> **Task**
Start to finish, write out the entries exactly, leaving the pictures aside.

> **Entries supplied**
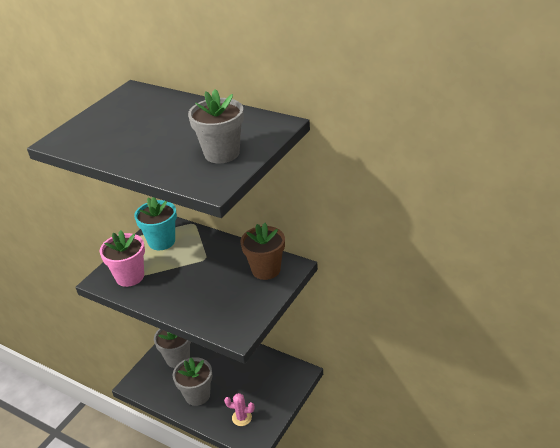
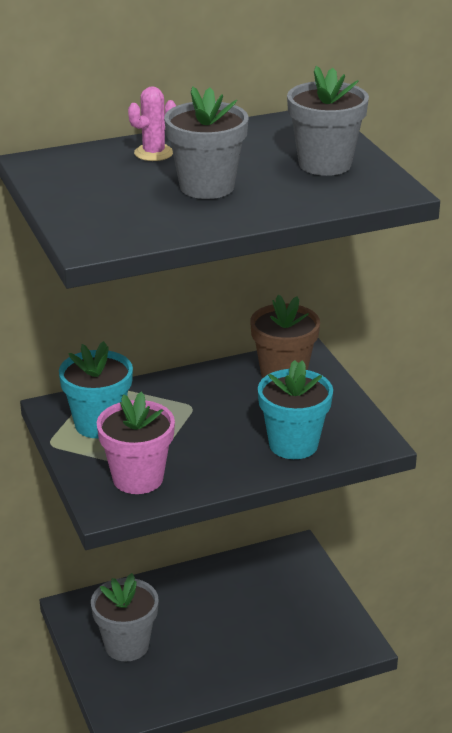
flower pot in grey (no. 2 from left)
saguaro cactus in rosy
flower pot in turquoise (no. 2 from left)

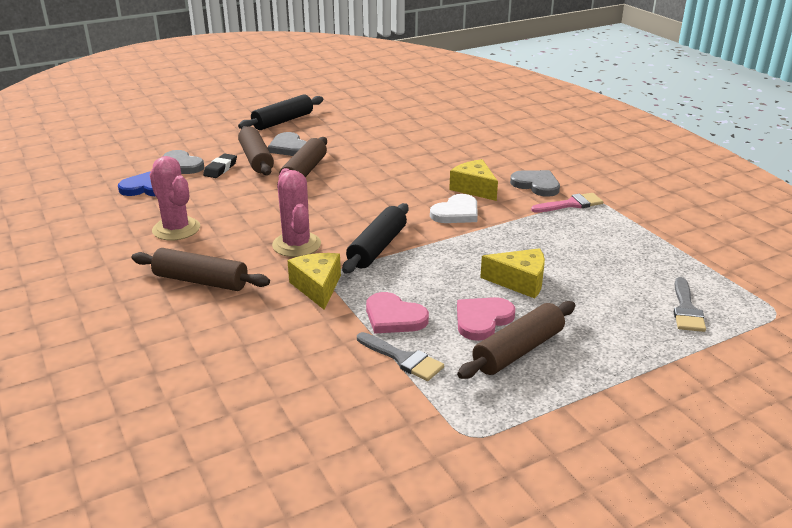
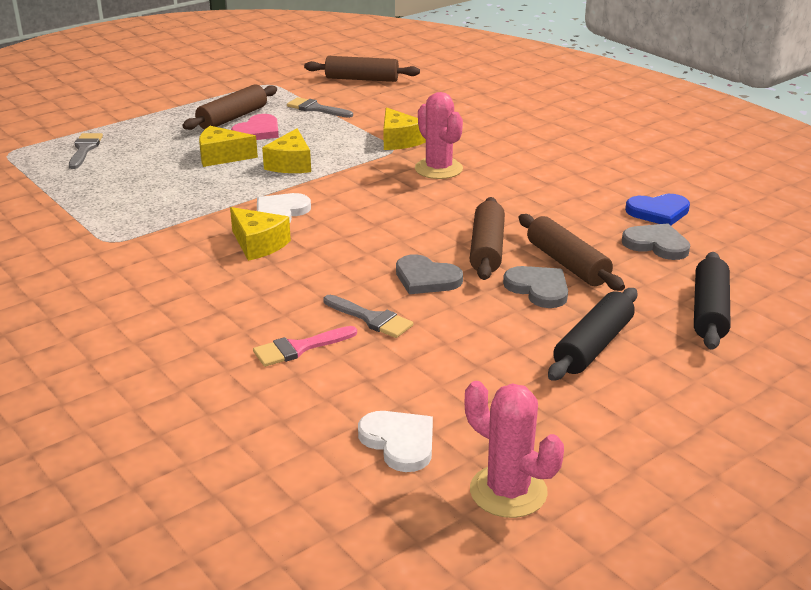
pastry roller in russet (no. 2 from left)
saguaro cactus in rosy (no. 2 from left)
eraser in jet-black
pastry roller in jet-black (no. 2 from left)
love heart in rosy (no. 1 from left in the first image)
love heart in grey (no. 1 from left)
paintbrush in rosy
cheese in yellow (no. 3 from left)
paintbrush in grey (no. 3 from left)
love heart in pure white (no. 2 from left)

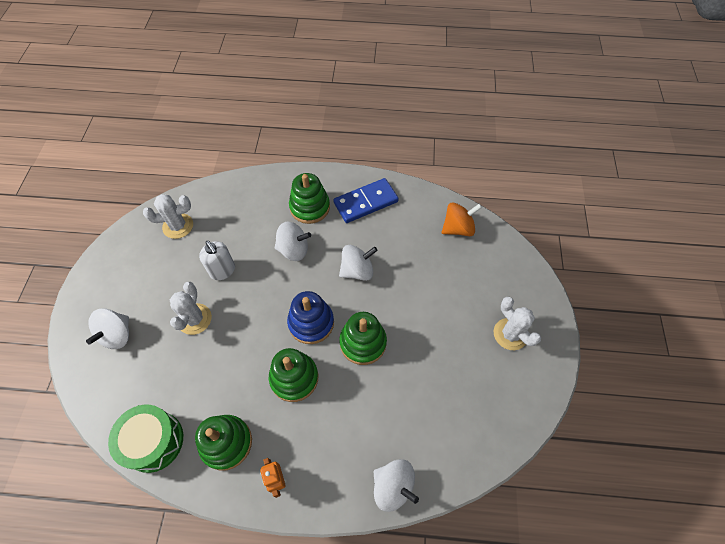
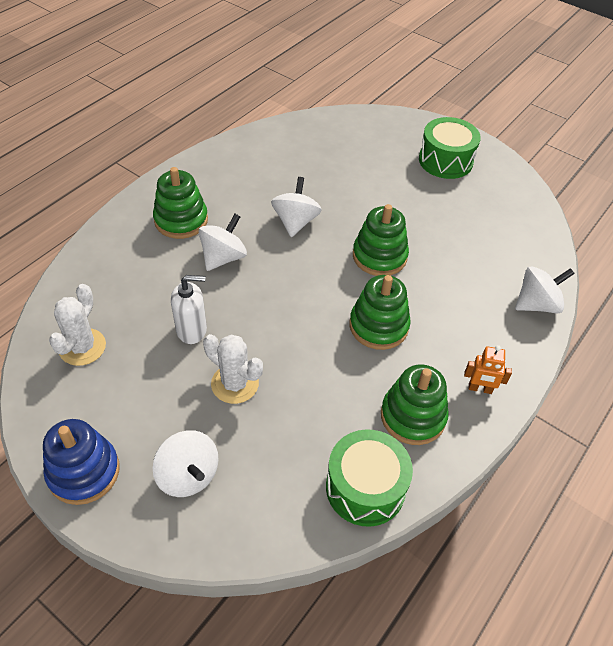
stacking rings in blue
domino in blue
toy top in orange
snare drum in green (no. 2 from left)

> **Answer for this exercise**
flower pot in grey (no. 2 from left)
saguaro cactus in rosy
flower pot in turquoise (no. 2 from left)

pastry roller in russet (no. 2 from left)
saguaro cactus in rosy (no. 2 from left)
eraser in jet-black
pastry roller in jet-black (no. 2 from left)
love heart in rosy (no. 1 from left in the first image)
love heart in grey (no. 1 from left)
paintbrush in rosy
cheese in yellow (no. 3 from left)
paintbrush in grey (no. 3 from left)
love heart in pure white (no. 2 from left)

stacking rings in blue
domino in blue
toy top in orange
snare drum in green (no. 2 from left)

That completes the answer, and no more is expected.